- What to work on -
Rewrite the lines starting with the line containing "Helene (105, 856)" and going on through the end of the records, with "messenger" replaced by "courier" and everything else unchanged. Give only those lines.

- Given entries -
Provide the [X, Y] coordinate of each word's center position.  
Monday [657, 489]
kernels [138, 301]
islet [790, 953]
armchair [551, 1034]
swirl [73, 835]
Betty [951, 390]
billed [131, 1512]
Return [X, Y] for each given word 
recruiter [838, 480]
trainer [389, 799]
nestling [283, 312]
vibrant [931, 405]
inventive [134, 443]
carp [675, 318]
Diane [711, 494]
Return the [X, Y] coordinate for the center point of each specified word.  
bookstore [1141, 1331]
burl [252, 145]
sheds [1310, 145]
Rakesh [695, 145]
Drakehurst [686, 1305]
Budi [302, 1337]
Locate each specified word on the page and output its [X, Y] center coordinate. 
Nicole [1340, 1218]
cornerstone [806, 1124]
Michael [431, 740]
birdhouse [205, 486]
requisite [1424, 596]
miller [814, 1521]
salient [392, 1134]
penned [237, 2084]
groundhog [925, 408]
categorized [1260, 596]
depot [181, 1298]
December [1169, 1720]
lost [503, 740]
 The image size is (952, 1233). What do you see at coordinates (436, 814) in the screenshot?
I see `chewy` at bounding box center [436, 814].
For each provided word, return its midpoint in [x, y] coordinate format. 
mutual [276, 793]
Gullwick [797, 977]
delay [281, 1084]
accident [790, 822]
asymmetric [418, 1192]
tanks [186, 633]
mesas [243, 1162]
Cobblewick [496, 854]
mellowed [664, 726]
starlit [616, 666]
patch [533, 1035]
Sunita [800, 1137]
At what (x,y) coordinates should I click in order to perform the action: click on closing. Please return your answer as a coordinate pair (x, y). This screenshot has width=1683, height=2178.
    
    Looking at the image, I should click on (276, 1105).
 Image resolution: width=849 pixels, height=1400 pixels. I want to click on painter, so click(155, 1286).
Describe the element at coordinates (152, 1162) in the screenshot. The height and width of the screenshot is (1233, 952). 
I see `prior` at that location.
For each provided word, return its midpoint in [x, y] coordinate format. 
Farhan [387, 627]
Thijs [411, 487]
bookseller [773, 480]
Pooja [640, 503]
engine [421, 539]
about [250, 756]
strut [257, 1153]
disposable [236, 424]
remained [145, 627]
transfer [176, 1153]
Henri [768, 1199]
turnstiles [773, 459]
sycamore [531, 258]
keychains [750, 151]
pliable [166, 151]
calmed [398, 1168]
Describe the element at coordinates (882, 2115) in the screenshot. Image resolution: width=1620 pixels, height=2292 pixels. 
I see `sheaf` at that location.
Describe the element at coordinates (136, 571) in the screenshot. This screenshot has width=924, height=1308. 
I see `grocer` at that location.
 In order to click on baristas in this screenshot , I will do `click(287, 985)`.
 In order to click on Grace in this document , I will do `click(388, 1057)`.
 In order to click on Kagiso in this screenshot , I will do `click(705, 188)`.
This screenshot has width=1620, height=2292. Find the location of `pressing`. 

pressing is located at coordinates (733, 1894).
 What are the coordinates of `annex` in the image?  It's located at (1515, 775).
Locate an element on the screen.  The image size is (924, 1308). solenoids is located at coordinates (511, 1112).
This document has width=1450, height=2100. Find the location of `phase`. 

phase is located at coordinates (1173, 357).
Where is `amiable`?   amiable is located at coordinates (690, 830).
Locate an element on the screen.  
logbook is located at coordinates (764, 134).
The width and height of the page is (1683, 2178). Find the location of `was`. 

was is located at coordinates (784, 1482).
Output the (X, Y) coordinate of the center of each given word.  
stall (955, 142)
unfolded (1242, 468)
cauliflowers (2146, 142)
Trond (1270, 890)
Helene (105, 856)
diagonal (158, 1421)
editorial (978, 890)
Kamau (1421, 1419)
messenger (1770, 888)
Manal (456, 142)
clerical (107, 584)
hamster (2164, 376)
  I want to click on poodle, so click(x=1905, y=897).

- Solution for this task -
Helene (105, 856)
diagonal (158, 1421)
editorial (978, 890)
Kamau (1421, 1419)
courier (1770, 888)
Manal (456, 142)
clerical (107, 584)
hamster (2164, 376)
  I want to click on poodle, so click(x=1905, y=897).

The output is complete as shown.